*** Opening of RECORDS FOR THIS EXERCISE ***
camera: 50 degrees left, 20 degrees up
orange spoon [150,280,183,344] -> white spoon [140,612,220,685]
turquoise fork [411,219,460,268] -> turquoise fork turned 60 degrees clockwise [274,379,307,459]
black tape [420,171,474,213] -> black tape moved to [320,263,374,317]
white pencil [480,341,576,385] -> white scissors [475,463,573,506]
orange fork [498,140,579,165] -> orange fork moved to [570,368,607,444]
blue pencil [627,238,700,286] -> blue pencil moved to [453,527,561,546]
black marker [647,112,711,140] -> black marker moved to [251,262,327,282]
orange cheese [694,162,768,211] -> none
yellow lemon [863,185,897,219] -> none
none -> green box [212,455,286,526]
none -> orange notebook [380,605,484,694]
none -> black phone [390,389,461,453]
*** Close of RECORDS FOR THIS EXERCISE ***
*** Opening of RECORDS FOR THIS EXERCISE ***
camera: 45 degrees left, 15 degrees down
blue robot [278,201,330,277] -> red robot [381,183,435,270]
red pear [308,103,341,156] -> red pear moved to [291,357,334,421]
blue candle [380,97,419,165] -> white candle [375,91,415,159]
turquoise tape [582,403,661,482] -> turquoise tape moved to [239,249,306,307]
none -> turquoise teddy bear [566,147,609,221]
*** Close of RECORDS FOR THIS EXERCISE ***
TASK REQUIREMENTS:
Please reproduce, exactly as they appear above, the lines from the line containing "none -> green box [212,455,286,526]" up to and including the line containing "none -> black phone [390,389,461,453]".

FINAL ANSWER:
none -> green box [212,455,286,526]
none -> orange notebook [380,605,484,694]
none -> black phone [390,389,461,453]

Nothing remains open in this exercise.